▸ **Exercise objective**:
Copy out exactly the stretch of the listing below that begins at the line containing "SONAR3: HC-SR04 -> JSN-SR04" and ends at the line containing "PIR2 pin GND: GND -> 3V3", and copy nothing outside it.

▸ **Records for the task**:
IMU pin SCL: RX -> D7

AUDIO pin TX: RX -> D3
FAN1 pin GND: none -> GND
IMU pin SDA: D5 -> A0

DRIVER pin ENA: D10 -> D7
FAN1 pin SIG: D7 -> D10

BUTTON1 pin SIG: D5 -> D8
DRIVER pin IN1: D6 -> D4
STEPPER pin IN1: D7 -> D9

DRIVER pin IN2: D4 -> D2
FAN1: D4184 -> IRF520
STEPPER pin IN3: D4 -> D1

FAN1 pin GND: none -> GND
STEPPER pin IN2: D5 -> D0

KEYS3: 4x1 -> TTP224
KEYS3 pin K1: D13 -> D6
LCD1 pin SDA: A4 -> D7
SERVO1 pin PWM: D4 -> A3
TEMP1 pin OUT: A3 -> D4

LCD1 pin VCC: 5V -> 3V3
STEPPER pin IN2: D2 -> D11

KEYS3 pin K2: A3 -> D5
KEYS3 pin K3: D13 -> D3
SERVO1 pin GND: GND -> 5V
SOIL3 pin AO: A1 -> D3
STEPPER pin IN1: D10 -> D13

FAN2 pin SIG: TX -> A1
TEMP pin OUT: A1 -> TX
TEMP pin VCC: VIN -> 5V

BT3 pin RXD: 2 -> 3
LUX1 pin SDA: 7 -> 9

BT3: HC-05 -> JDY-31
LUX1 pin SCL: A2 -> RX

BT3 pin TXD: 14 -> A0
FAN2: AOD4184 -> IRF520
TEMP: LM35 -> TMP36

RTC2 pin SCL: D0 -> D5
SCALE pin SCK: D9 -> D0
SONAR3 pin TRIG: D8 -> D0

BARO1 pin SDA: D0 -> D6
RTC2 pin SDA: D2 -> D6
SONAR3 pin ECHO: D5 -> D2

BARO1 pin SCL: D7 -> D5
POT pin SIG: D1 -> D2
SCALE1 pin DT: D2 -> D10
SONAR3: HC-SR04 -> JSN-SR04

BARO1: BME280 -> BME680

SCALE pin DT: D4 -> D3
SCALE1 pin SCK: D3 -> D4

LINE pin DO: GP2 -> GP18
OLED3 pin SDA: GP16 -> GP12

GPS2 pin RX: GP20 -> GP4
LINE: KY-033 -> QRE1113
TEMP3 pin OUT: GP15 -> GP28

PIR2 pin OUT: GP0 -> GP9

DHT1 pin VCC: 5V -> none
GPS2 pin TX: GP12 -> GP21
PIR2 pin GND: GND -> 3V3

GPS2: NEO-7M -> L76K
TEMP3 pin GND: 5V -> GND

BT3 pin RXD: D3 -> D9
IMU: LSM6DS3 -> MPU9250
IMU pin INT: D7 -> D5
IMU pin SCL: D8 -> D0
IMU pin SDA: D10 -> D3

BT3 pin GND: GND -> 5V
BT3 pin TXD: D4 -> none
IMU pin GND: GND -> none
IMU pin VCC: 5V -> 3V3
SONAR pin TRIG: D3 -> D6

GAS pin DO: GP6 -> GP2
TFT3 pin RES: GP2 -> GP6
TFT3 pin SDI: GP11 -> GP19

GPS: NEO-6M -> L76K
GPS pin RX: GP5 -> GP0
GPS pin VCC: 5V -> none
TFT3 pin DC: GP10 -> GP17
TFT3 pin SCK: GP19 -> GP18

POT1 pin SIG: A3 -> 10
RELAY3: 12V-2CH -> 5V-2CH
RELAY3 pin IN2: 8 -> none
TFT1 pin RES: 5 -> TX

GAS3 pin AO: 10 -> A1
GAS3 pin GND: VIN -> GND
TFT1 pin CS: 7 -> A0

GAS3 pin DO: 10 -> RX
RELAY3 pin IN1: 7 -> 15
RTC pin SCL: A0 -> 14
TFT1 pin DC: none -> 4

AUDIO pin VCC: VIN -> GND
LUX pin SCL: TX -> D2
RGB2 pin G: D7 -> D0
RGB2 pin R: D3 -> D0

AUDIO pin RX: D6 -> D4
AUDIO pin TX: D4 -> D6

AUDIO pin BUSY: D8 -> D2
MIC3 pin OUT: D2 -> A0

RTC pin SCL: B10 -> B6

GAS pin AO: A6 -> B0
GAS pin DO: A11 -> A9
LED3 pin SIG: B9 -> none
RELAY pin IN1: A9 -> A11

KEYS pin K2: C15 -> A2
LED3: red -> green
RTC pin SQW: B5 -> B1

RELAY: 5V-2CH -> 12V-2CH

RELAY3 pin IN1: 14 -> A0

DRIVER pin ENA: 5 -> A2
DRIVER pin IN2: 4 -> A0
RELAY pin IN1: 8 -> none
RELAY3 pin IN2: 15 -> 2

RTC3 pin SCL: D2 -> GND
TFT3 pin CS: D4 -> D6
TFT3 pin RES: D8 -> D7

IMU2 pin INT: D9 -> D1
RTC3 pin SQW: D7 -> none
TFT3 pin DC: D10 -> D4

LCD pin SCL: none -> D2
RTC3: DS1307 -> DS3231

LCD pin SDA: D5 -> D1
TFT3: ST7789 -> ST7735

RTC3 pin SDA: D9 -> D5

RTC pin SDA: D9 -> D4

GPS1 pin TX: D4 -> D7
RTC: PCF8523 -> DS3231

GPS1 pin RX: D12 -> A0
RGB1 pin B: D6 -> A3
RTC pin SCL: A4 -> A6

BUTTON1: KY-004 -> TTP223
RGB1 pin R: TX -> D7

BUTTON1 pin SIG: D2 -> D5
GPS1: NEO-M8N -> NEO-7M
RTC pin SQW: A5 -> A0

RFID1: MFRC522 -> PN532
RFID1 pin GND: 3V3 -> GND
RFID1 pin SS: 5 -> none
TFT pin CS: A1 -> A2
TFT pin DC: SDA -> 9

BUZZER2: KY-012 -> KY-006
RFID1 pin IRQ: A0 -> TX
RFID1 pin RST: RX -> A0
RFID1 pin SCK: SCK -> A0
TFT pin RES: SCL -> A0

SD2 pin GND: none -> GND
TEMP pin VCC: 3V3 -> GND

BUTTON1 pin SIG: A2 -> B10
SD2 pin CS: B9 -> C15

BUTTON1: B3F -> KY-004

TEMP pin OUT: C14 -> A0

▸ **Written solution**:
SONAR3: HC-SR04 -> JSN-SR04

BARO1: BME280 -> BME680

SCALE pin DT: D4 -> D3
SCALE1 pin SCK: D3 -> D4

LINE pin DO: GP2 -> GP18
OLED3 pin SDA: GP16 -> GP12

GPS2 pin RX: GP20 -> GP4
LINE: KY-033 -> QRE1113
TEMP3 pin OUT: GP15 -> GP28

PIR2 pin OUT: GP0 -> GP9

DHT1 pin VCC: 5V -> none
GPS2 pin TX: GP12 -> GP21
PIR2 pin GND: GND -> 3V3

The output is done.